● **Task directions**: Begin at the line containing "insert: orange firozezix (1st from left)" and give again every line to the end of the records, exactly, without the pictures.

● **Data to examine**:
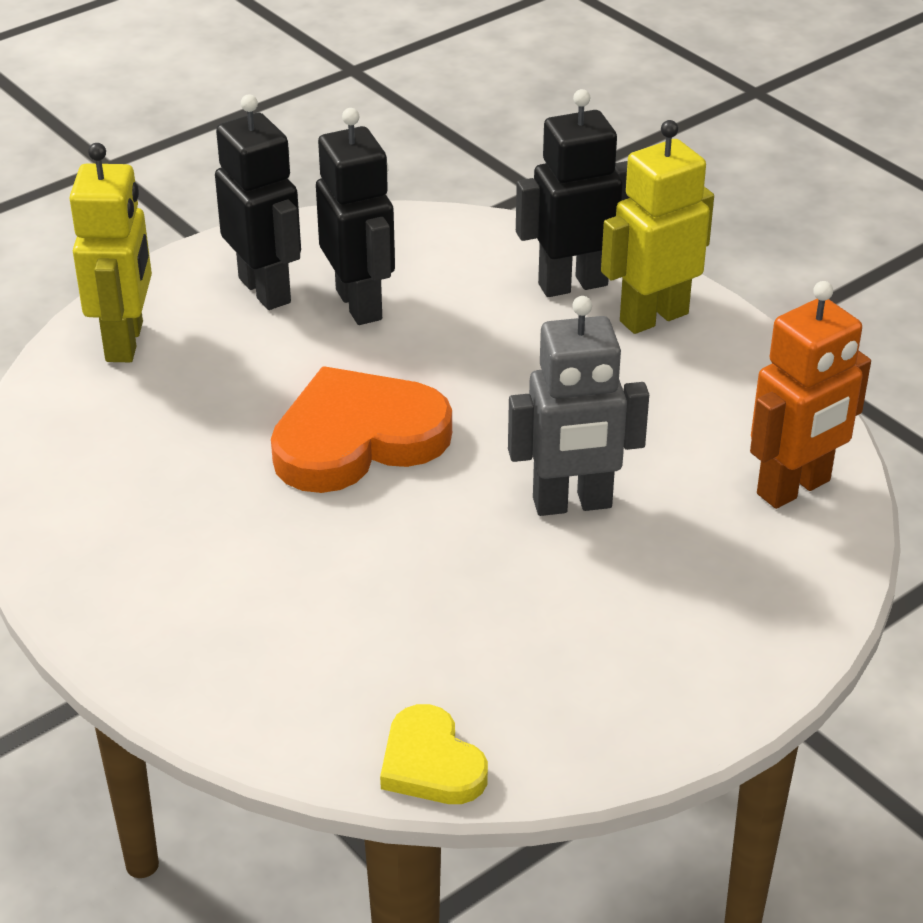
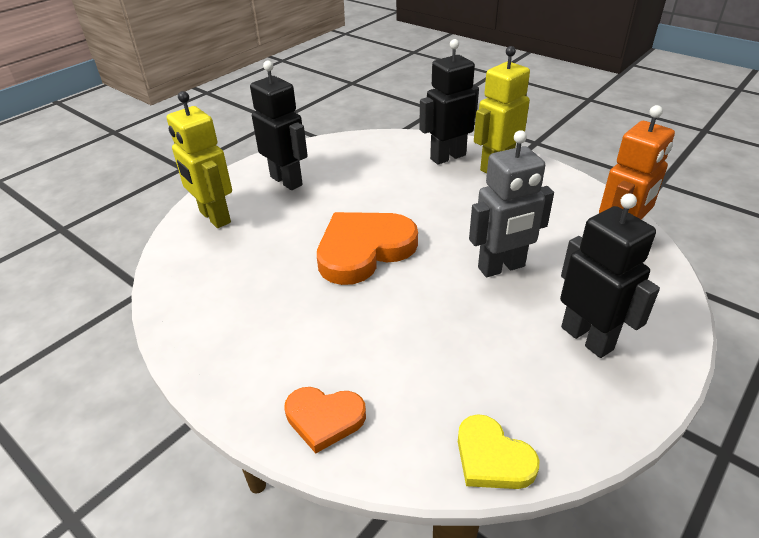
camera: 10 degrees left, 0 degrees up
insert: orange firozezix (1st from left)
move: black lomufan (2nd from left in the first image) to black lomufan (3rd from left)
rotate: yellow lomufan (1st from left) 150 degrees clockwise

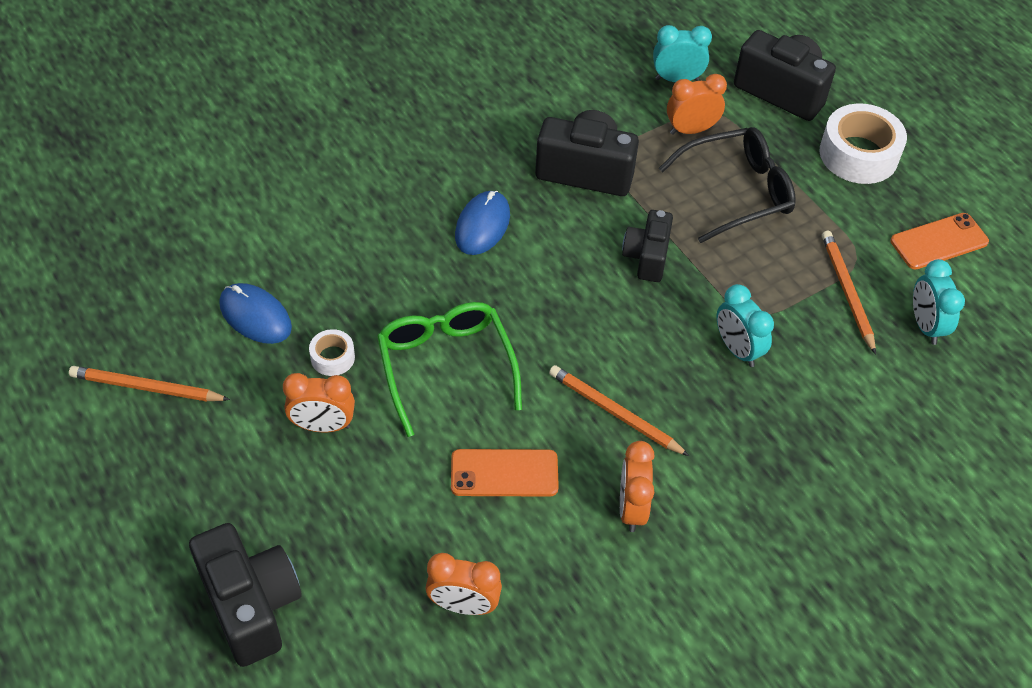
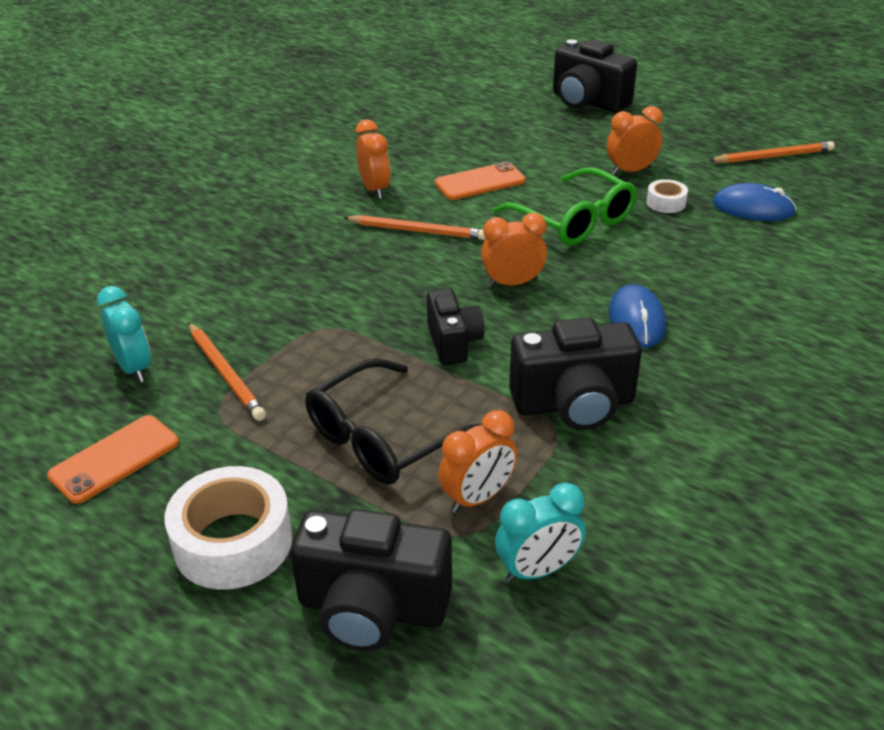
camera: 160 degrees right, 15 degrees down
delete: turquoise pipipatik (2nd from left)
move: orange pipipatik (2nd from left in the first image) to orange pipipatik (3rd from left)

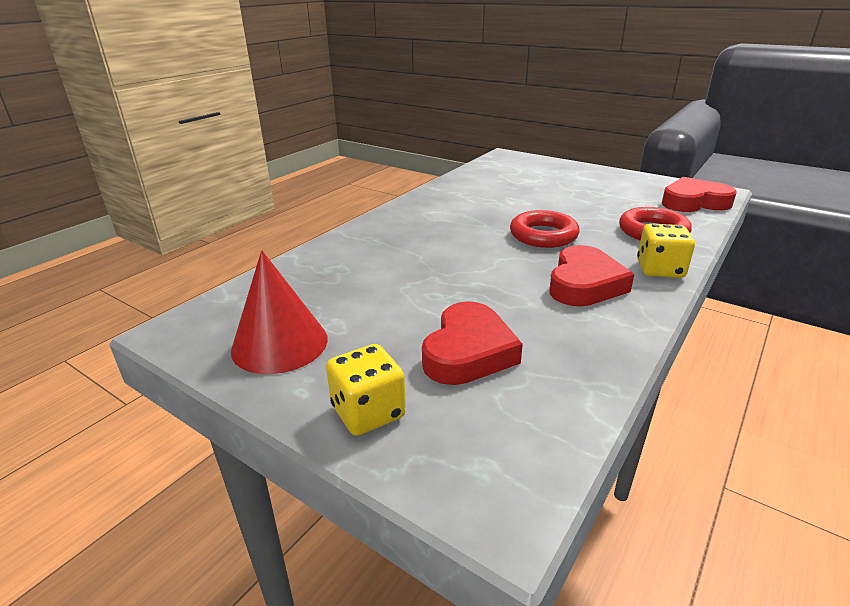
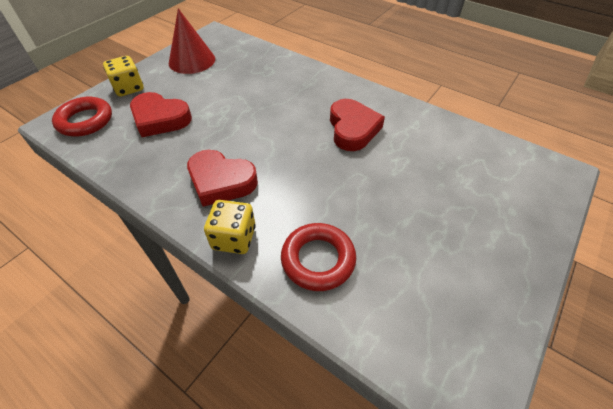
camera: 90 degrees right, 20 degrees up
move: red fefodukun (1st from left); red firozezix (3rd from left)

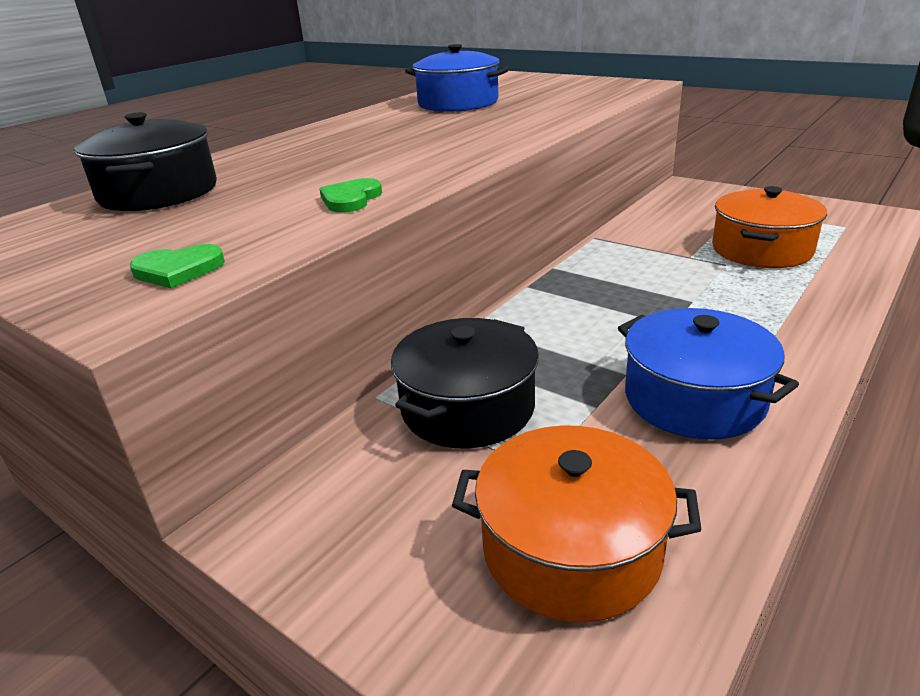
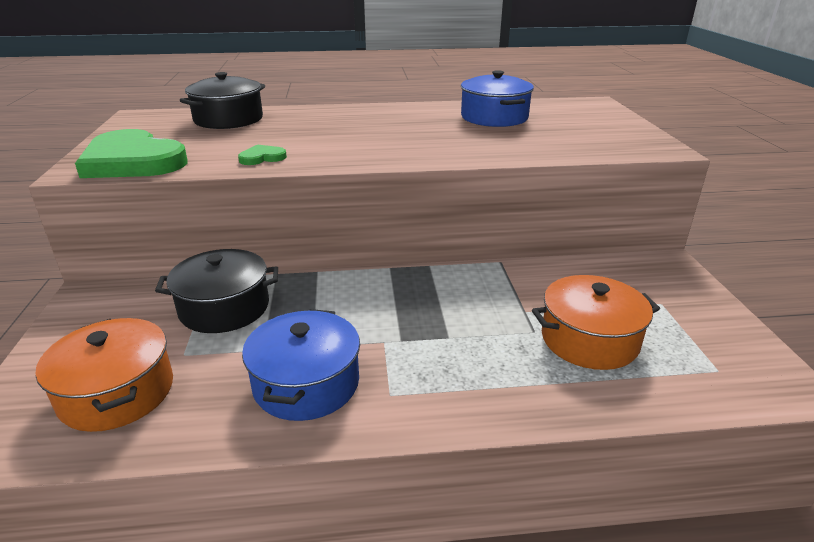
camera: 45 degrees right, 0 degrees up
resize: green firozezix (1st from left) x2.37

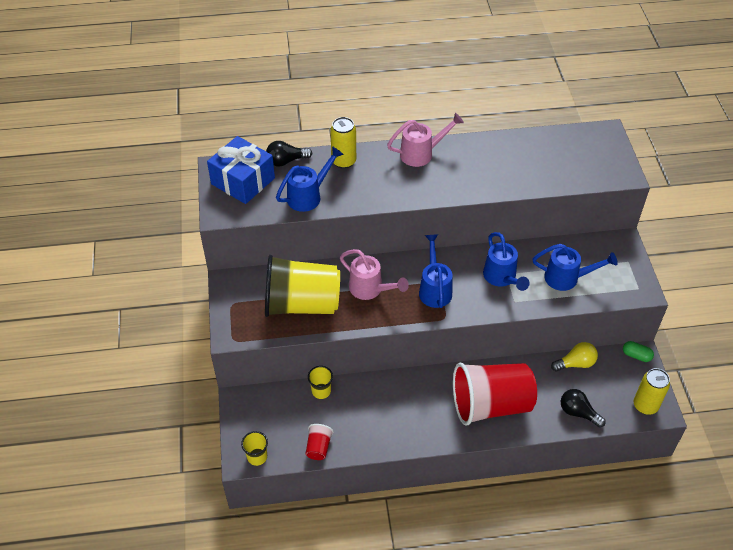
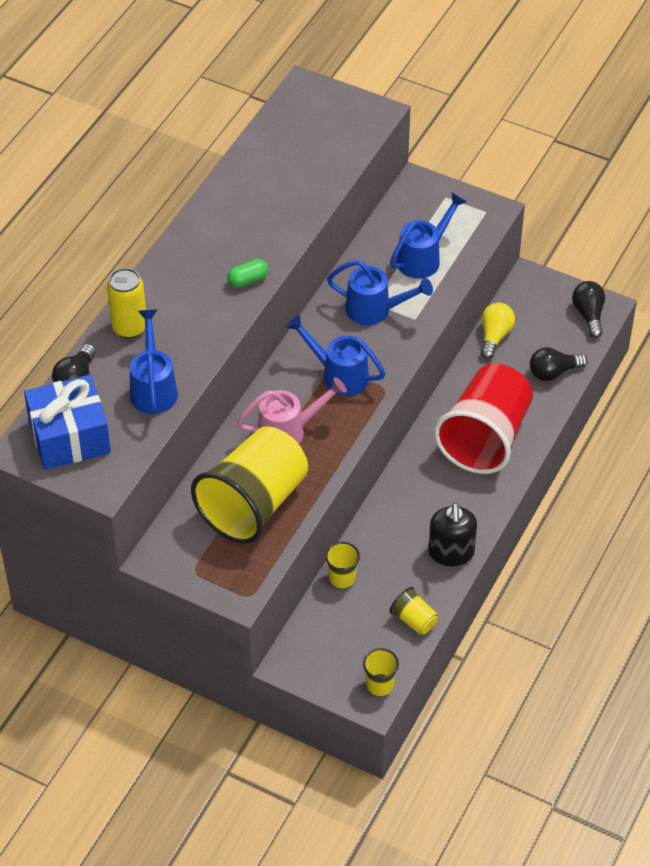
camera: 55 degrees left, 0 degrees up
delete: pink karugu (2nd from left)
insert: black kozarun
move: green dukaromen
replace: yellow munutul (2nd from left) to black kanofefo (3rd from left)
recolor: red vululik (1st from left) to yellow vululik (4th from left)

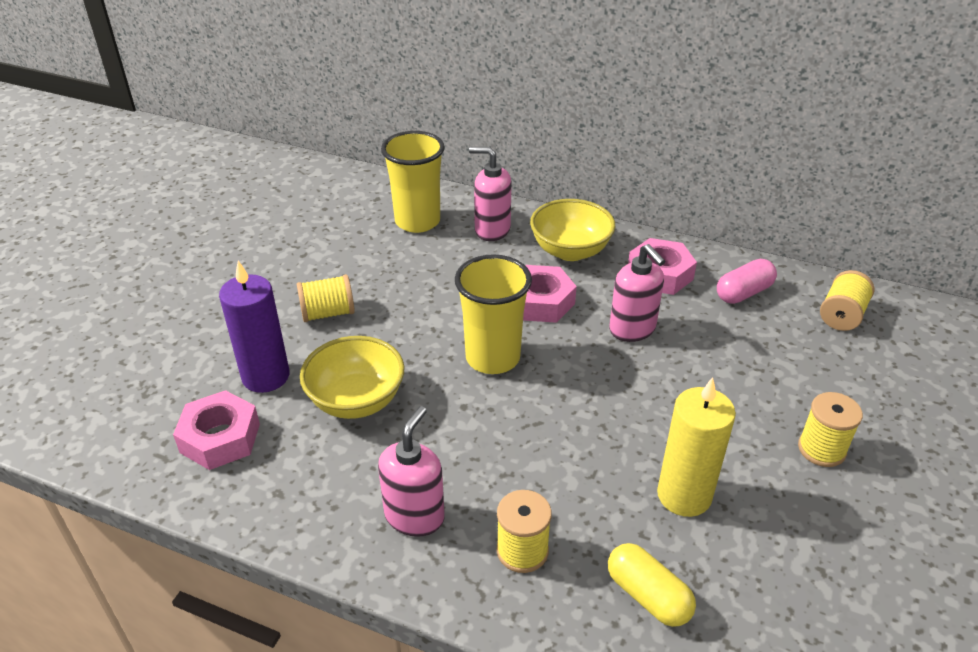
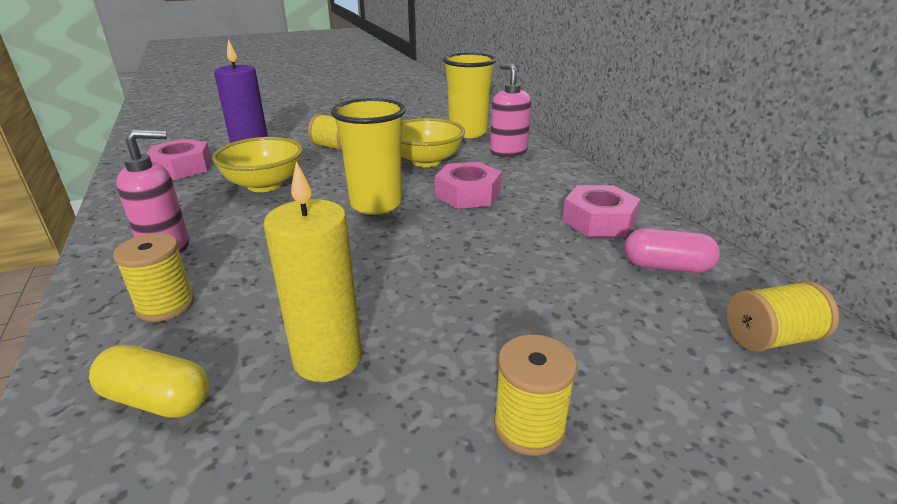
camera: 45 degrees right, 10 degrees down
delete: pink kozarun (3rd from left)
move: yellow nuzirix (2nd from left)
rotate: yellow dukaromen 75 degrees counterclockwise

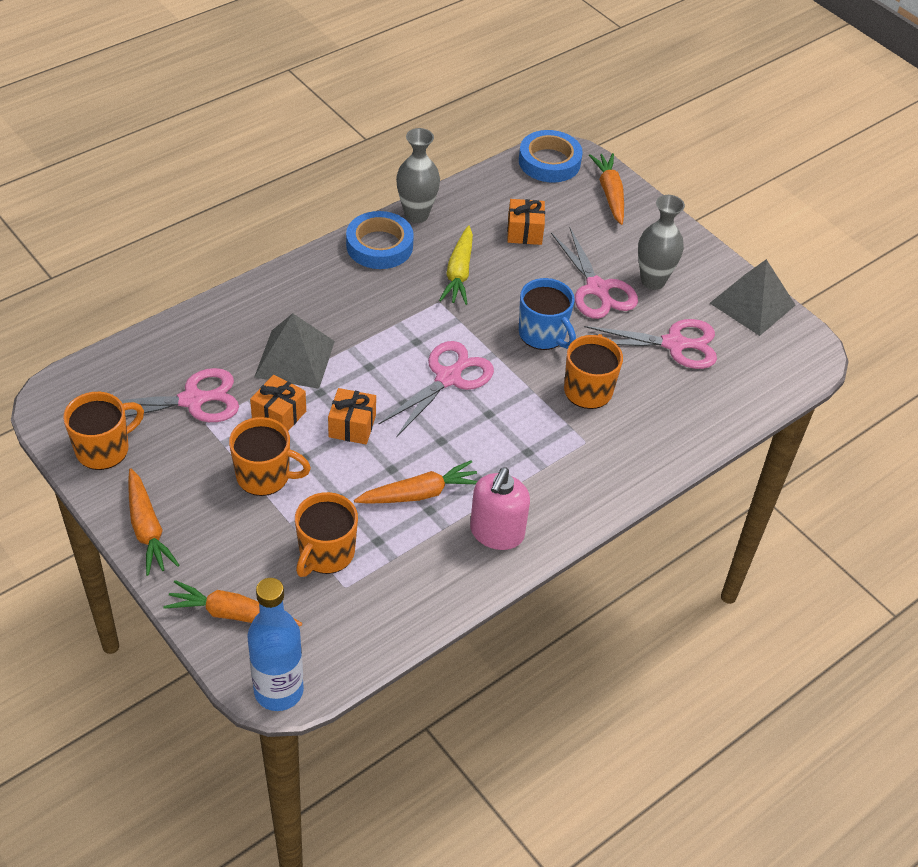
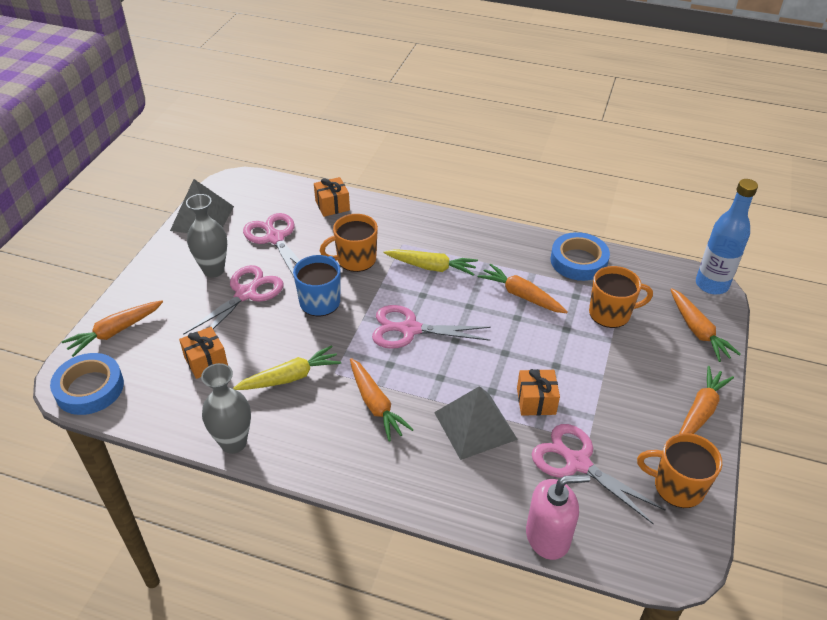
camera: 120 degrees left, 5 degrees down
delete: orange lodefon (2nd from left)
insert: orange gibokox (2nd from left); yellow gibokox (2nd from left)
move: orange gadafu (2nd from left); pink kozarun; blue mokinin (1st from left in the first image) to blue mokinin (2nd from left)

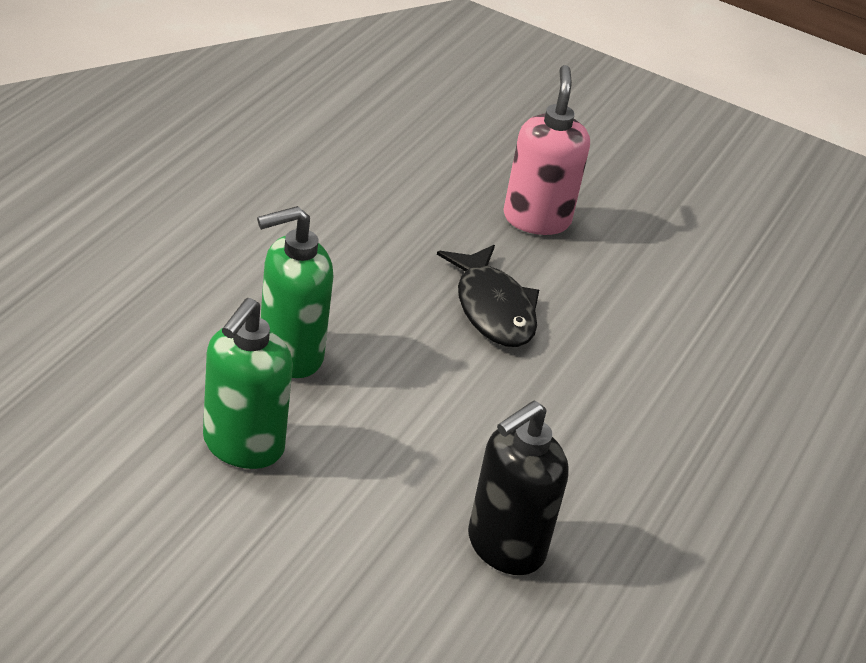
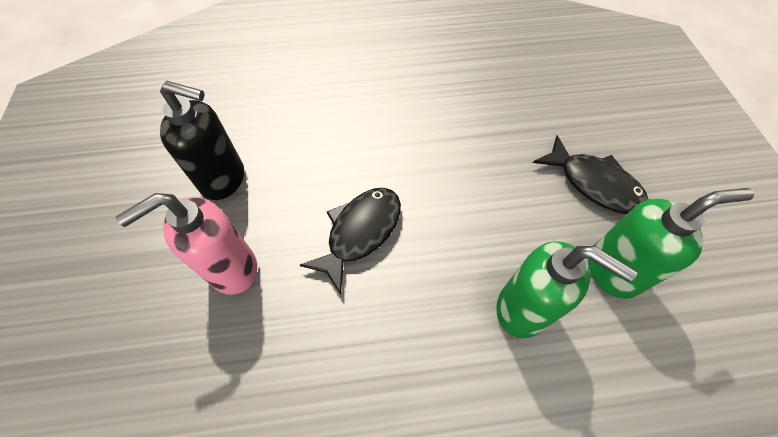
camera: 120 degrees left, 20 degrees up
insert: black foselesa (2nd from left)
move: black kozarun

● **Solution below**:
insert: orange firozezix (1st from left)
move: black lomufan (2nd from left in the first image) to black lomufan (3rd from left)
rotate: yellow lomufan (1st from left) 150 degrees clockwise

camera: 160 degrees right, 15 degrees down
delete: turquoise pipipatik (2nd from left)
move: orange pipipatik (2nd from left in the first image) to orange pipipatik (3rd from left)

camera: 90 degrees right, 20 degrees up
move: red fefodukun (1st from left); red firozezix (3rd from left)

camera: 45 degrees right, 0 degrees up
resize: green firozezix (1st from left) x2.37

camera: 55 degrees left, 0 degrees up
delete: pink karugu (2nd from left)
insert: black kozarun
move: green dukaromen
replace: yellow munutul (2nd from left) to black kanofefo (3rd from left)
recolor: red vululik (1st from left) to yellow vululik (4th from left)

camera: 45 degrees right, 10 degrees down
delete: pink kozarun (3rd from left)
move: yellow nuzirix (2nd from left)
rotate: yellow dukaromen 75 degrees counterclockwise

camera: 120 degrees left, 5 degrees down
delete: orange lodefon (2nd from left)
insert: orange gibokox (2nd from left); yellow gibokox (2nd from left)
move: orange gadafu (2nd from left); pink kozarun; blue mokinin (1st from left in the first image) to blue mokinin (2nd from left)

camera: 120 degrees left, 20 degrees up
insert: black foselesa (2nd from left)
move: black kozarun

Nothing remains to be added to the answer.